[Information provided Boundary: Start]
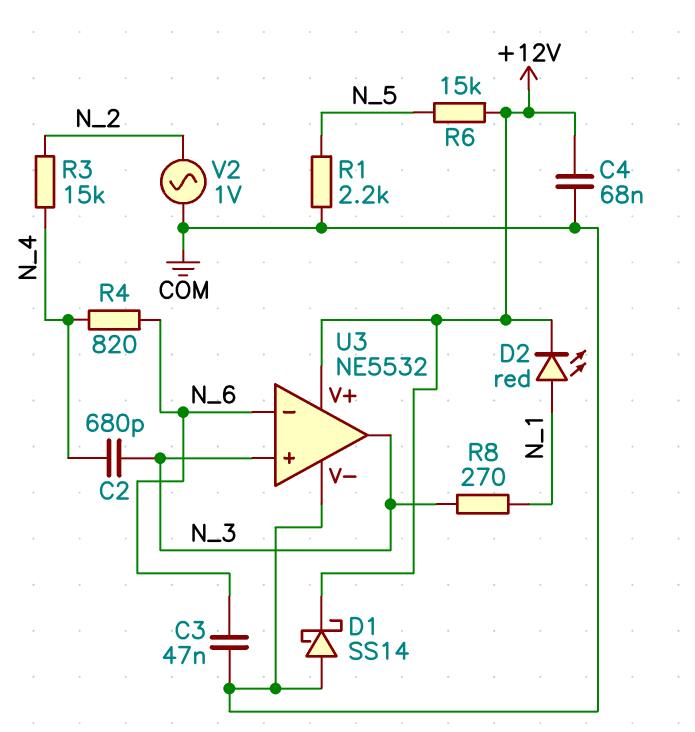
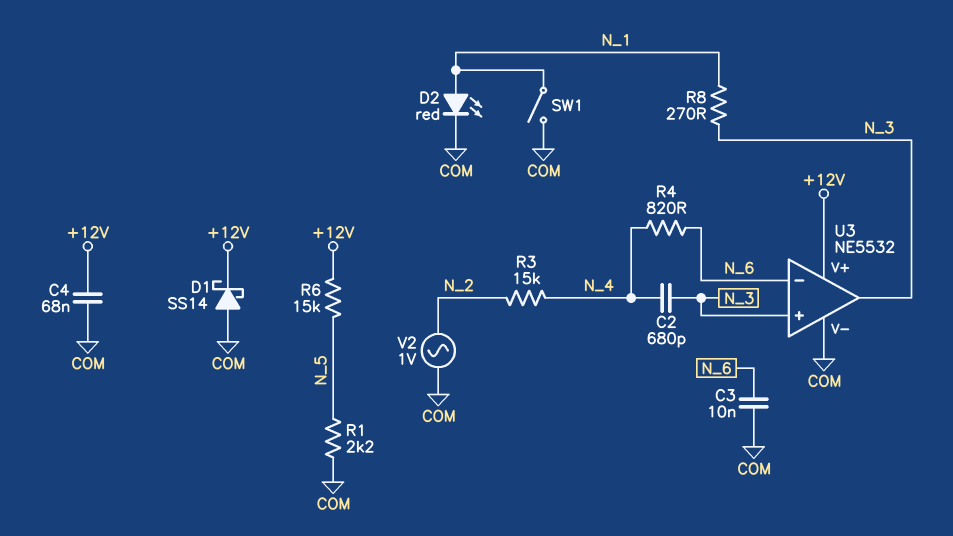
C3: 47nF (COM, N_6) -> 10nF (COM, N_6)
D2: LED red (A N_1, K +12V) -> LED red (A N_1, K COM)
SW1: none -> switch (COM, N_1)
[Information provided Boundary: End]
[Information provided Boundary: Start]
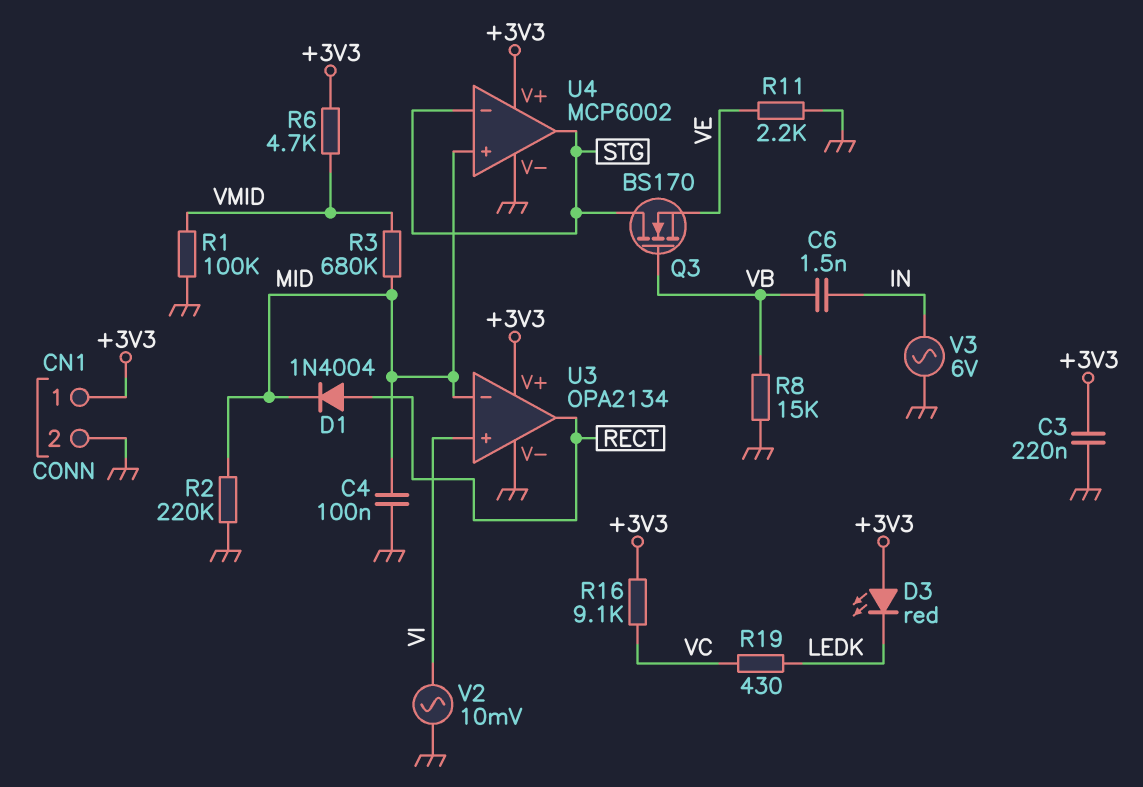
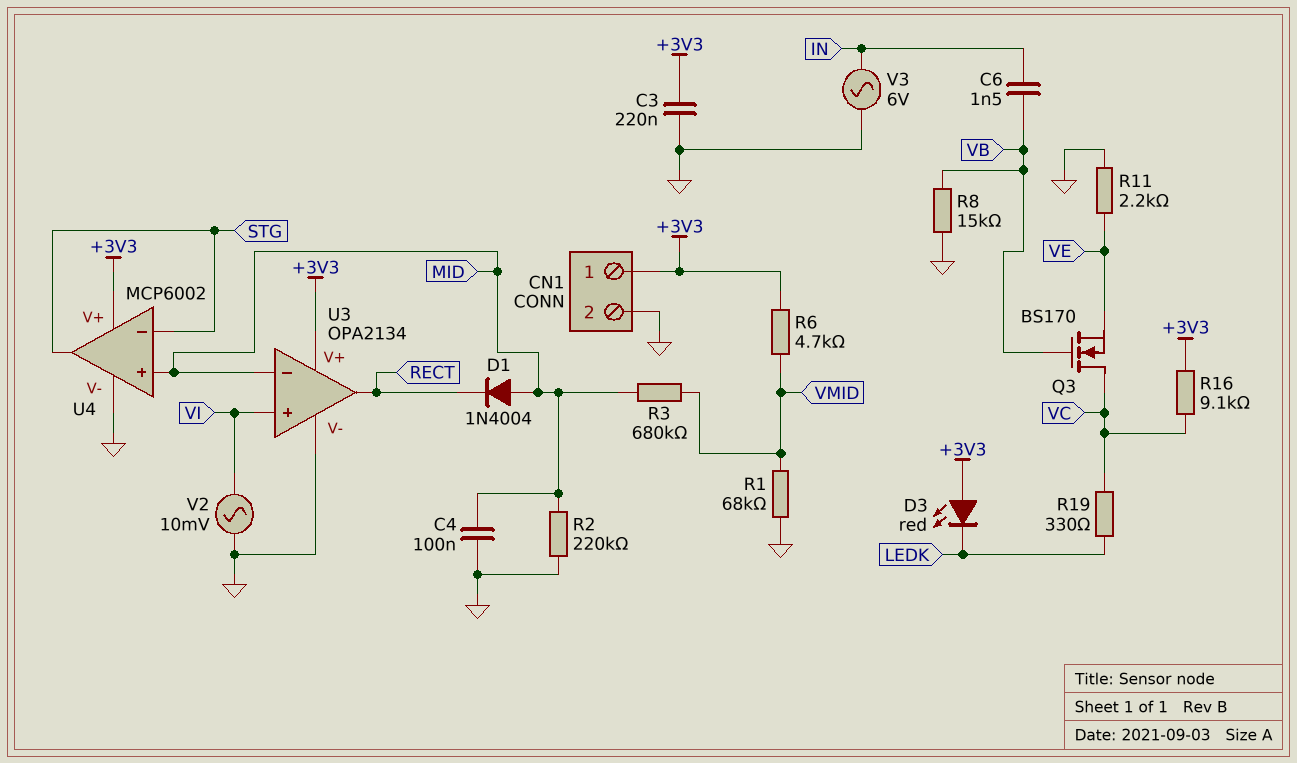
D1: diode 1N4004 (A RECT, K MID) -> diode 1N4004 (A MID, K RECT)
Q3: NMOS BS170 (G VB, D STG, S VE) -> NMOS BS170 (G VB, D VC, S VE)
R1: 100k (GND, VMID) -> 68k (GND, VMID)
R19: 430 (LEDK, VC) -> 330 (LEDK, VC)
[Information provided Boundary: End]
* What the task asks *
Could you reproduce exactly the lines of the entries above, from the one with "Q3: NMOS BS170" through the one with "R19: 430 (LEDK, VC) -> 330 (LEDK, VC)", and nothing else?

* Answer to this exercise *
Q3: NMOS BS170 (G VB, D STG, S VE) -> NMOS BS170 (G VB, D VC, S VE)
R1: 100k (GND, VMID) -> 68k (GND, VMID)
R19: 430 (LEDK, VC) -> 330 (LEDK, VC)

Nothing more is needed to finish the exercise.